● **Exercise objective**:
In the listing below, locate the line containing "The orange light" and the line containing "The russet tin". Output both of them and every line between, exactly as written, and nothing more.
(Beginning of Material for this task)
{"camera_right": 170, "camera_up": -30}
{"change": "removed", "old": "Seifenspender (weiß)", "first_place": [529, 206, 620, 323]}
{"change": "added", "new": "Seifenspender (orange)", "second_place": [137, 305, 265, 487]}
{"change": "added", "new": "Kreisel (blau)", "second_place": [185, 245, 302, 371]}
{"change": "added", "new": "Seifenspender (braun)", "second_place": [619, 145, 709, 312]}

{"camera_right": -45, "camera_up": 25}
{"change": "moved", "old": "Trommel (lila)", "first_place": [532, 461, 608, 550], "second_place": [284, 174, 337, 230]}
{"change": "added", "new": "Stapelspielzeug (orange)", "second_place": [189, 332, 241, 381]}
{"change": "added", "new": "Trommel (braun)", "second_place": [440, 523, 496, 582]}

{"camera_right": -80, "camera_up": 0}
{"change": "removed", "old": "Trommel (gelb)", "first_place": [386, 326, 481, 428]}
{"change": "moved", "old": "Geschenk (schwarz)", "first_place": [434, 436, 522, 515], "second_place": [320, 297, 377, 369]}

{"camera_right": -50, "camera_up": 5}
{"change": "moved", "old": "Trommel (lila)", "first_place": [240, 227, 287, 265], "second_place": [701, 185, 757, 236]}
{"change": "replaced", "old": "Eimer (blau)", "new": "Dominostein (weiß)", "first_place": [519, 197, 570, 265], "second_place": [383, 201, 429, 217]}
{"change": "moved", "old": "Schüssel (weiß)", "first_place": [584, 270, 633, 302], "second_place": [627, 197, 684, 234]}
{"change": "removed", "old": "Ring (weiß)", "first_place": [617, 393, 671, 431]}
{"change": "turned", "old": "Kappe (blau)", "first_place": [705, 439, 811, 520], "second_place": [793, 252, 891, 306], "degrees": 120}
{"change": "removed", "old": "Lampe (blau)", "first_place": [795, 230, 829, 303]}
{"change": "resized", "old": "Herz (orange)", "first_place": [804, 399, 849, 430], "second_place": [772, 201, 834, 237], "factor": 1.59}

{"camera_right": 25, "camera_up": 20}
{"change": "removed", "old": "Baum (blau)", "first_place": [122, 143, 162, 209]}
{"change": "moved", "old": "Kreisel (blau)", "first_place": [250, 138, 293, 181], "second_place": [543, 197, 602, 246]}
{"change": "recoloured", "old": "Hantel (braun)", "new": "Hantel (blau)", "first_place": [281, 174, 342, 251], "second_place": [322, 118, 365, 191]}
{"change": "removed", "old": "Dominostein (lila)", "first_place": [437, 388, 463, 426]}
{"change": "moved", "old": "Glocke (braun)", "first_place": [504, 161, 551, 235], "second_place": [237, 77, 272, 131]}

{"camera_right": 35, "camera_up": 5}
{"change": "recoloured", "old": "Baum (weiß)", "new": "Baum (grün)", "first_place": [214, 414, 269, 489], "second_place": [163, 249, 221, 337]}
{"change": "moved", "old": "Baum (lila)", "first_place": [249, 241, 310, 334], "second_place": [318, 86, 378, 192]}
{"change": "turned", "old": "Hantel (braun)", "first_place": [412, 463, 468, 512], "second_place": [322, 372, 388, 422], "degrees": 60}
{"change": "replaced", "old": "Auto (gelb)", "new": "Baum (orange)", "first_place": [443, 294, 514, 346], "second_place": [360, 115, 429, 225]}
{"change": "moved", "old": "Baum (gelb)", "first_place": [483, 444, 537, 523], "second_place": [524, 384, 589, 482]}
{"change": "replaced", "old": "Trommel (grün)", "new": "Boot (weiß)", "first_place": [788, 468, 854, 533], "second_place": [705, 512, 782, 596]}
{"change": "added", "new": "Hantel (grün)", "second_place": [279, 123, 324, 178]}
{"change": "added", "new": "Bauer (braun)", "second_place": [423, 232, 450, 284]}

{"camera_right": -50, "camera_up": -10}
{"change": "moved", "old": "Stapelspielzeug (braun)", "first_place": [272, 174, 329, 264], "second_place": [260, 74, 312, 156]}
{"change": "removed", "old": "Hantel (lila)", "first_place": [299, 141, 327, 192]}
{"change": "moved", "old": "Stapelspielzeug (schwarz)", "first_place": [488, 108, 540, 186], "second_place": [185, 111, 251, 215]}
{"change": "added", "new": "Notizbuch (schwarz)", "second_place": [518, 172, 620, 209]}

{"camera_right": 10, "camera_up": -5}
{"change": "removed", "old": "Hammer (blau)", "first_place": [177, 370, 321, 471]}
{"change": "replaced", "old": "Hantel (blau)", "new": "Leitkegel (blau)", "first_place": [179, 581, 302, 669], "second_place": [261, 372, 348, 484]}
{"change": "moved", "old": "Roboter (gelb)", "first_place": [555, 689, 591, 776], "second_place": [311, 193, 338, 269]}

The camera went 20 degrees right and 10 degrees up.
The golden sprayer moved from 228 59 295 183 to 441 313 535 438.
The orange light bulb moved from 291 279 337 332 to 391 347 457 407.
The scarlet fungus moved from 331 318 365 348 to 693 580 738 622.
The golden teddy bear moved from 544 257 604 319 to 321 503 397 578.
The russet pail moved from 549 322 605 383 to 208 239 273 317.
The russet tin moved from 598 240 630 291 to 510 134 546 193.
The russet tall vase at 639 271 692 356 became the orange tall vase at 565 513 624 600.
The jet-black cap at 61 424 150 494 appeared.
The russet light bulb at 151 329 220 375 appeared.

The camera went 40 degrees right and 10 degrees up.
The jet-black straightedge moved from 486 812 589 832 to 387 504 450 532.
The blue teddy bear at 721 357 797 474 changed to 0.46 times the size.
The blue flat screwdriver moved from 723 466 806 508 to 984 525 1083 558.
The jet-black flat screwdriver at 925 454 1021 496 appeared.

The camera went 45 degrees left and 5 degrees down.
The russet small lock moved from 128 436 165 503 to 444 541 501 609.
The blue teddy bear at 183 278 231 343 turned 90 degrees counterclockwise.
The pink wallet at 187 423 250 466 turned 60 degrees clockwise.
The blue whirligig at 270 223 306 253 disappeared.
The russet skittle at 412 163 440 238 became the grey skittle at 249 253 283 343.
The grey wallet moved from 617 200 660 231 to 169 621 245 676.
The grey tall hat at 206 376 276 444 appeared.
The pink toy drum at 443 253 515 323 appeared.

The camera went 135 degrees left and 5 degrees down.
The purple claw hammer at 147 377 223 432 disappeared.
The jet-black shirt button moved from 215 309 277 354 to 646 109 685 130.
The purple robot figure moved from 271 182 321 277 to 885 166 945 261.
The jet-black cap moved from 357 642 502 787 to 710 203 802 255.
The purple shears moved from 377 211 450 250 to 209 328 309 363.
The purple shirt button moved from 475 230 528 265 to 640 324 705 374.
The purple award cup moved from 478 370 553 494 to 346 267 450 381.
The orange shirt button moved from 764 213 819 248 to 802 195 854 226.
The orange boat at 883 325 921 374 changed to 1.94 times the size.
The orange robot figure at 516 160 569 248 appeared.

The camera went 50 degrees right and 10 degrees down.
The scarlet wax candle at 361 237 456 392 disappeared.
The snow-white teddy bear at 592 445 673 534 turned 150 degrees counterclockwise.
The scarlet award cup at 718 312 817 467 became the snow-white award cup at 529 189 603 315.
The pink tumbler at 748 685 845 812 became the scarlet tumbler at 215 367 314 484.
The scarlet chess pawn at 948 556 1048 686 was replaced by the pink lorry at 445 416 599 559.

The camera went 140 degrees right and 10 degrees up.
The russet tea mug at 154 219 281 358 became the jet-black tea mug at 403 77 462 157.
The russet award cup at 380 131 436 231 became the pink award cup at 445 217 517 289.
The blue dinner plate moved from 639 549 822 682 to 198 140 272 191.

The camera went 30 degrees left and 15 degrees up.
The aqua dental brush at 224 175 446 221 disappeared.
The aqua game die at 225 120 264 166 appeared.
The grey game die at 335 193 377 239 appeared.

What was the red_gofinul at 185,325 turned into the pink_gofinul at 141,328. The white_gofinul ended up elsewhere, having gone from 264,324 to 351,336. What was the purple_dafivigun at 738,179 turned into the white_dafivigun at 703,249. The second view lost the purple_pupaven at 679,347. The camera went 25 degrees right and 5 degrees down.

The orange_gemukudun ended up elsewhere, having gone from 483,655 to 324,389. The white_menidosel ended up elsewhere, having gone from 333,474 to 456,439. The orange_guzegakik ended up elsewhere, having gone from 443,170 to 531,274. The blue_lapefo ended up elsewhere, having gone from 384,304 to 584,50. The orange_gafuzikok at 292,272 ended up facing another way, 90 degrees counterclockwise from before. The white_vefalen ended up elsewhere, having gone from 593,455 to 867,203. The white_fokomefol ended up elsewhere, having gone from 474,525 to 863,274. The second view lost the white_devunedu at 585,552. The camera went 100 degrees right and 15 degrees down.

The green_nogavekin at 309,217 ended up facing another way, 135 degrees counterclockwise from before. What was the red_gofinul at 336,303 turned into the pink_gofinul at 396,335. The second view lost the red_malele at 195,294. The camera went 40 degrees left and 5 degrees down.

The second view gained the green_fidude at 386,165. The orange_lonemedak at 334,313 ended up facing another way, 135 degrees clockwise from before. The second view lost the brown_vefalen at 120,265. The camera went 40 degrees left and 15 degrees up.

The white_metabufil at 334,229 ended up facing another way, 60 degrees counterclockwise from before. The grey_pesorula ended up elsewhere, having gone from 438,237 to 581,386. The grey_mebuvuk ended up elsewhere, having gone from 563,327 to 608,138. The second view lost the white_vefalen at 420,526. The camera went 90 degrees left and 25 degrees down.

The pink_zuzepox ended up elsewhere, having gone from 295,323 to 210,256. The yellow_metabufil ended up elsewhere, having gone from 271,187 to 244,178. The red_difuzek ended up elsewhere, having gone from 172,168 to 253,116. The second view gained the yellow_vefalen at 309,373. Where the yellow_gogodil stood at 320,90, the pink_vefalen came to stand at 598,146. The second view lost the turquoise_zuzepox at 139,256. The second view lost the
(End of Material for this task)
● **Response box**:
The orange light bulb moved from 291 279 337 332 to 391 347 457 407.
The scarlet fungus moved from 331 318 365 348 to 693 580 738 622.
The golden teddy bear moved from 544 257 604 319 to 321 503 397 578.
The russet pail moved from 549 322 605 383 to 208 239 273 317.
The russet tin moved from 598 240 630 291 to 510 134 546 193.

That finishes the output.